# WORK INSTRUCTION
Would you please output all the records exactly as given? Pictures should not appear in the copy.

# TASK DATA

┌──

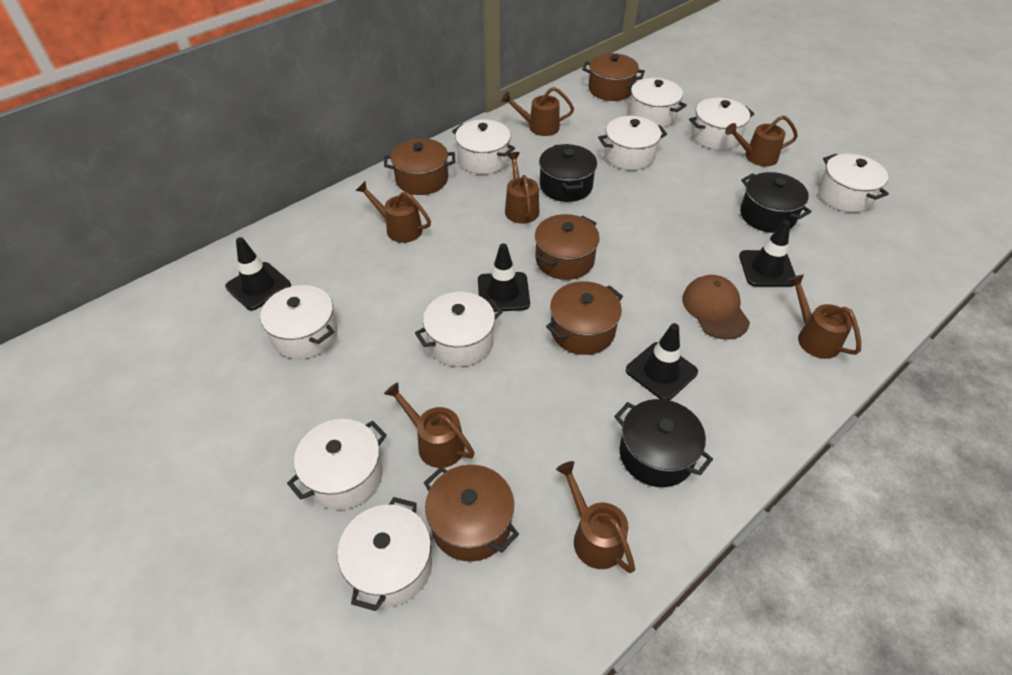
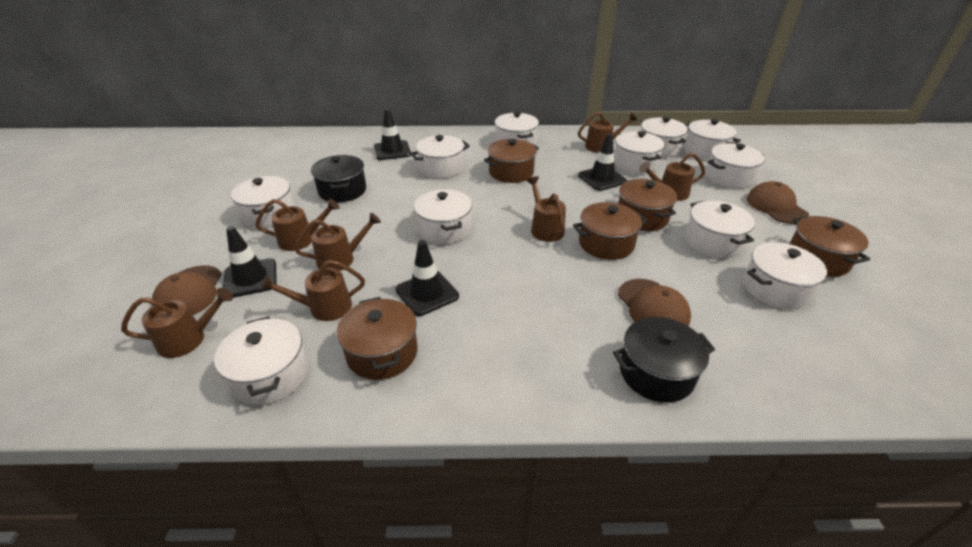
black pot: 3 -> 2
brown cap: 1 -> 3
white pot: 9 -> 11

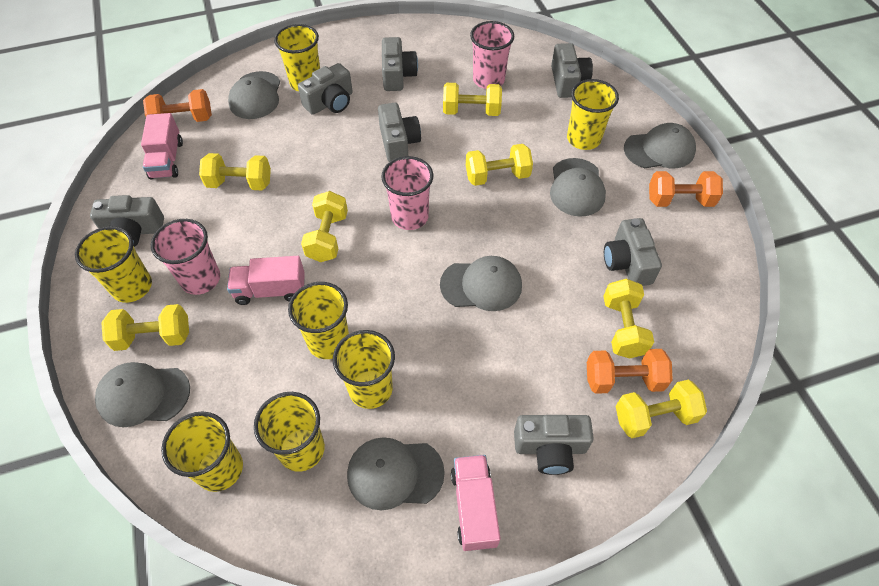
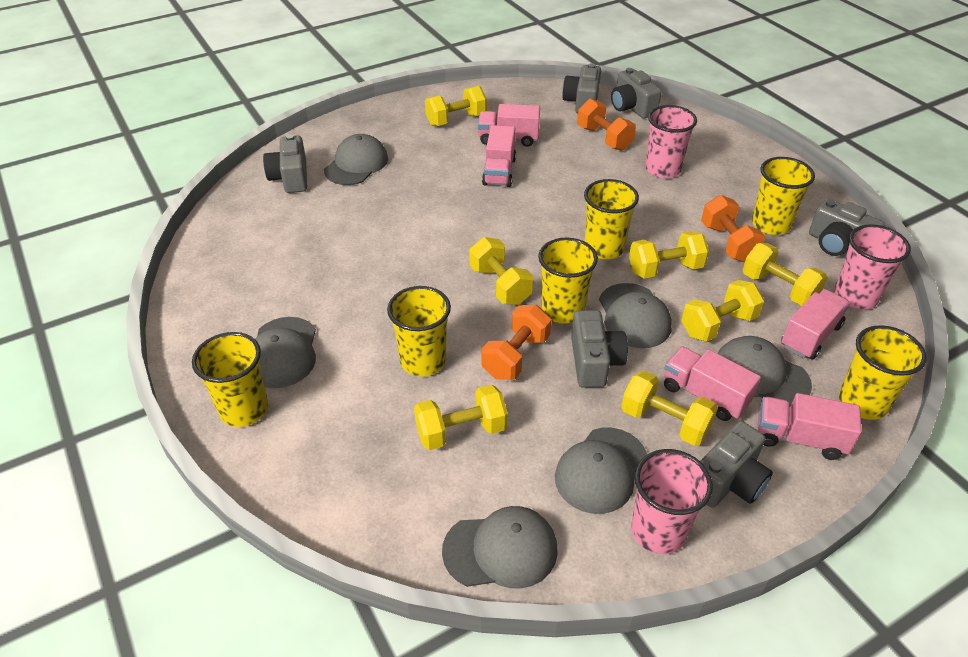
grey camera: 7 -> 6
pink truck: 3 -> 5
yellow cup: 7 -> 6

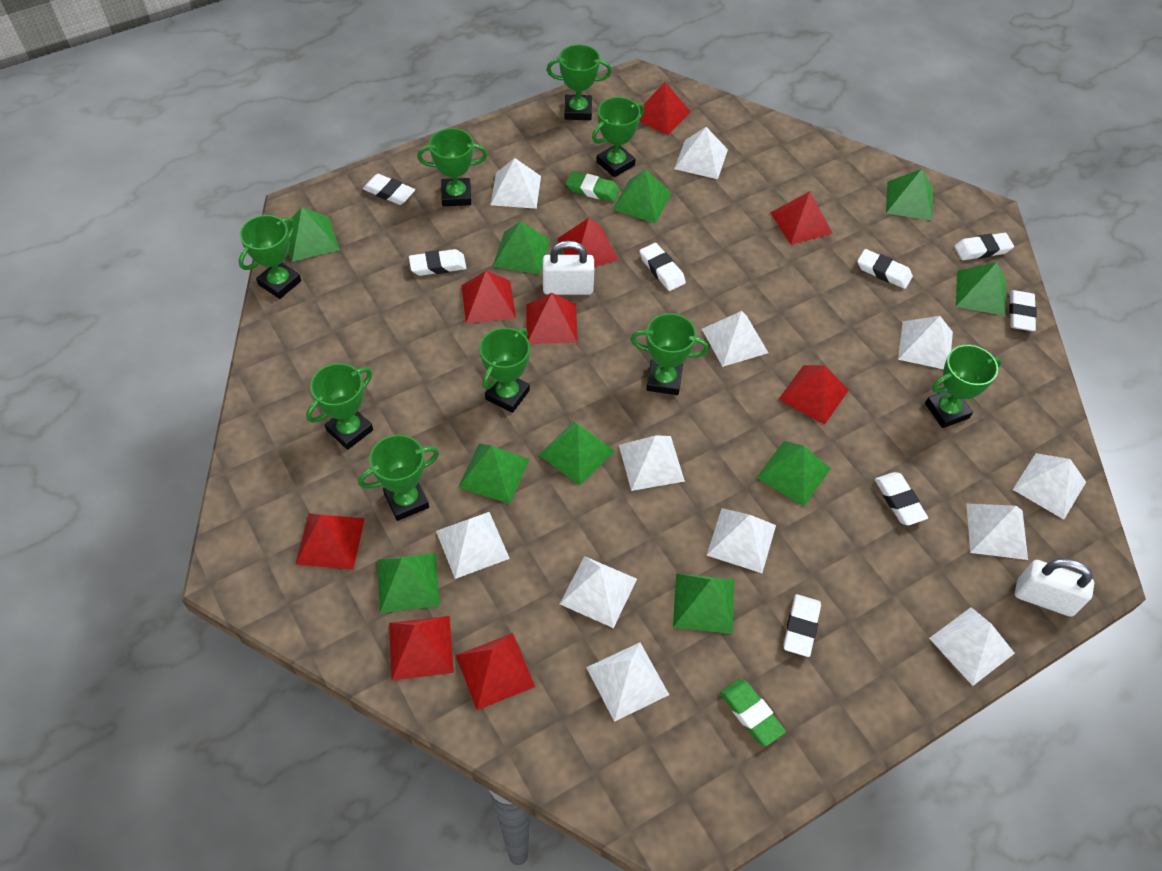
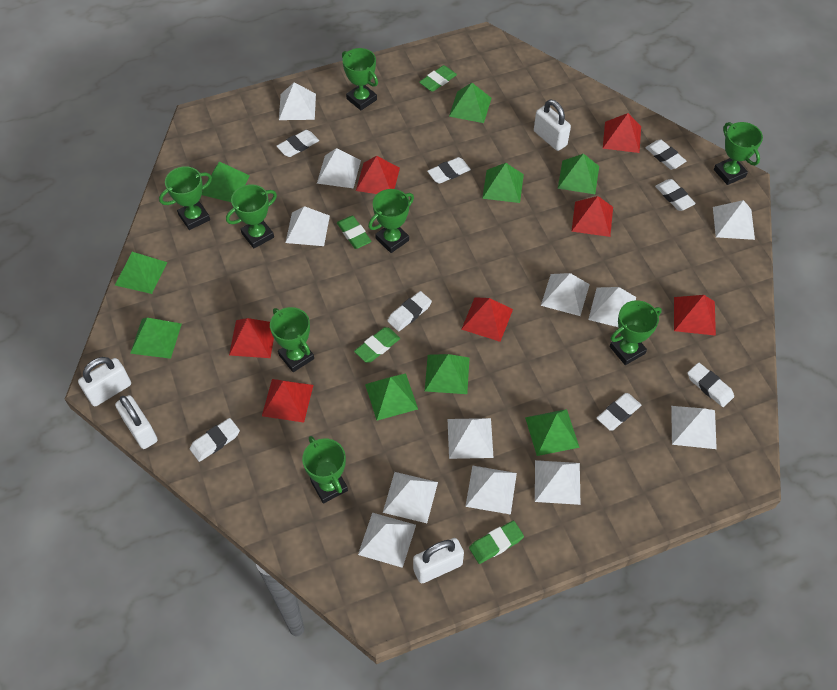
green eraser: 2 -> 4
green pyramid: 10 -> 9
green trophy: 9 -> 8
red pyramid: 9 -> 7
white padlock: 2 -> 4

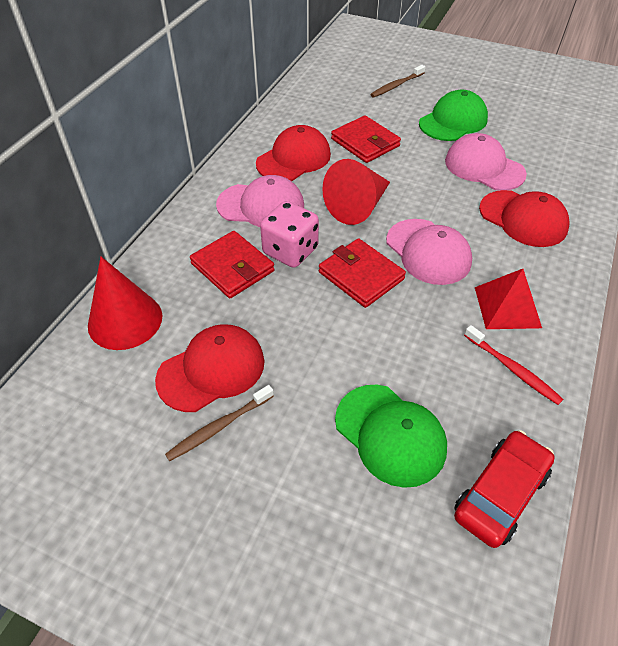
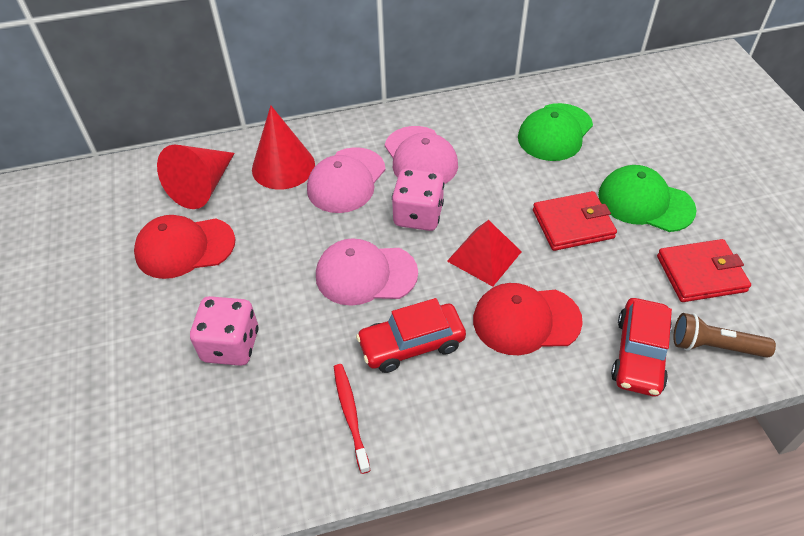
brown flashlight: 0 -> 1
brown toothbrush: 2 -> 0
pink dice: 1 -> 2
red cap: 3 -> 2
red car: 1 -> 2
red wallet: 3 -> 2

└──

# ANSWER TO THE EXERCISE
black pot: 3 -> 2
brown cap: 1 -> 3
white pot: 9 -> 11

grey camera: 7 -> 6
pink truck: 3 -> 5
yellow cup: 7 -> 6

green eraser: 2 -> 4
green pyramid: 10 -> 9
green trophy: 9 -> 8
red pyramid: 9 -> 7
white padlock: 2 -> 4

brown flashlight: 0 -> 1
brown toothbrush: 2 -> 0
pink dice: 1 -> 2
red cap: 3 -> 2
red car: 1 -> 2
red wallet: 3 -> 2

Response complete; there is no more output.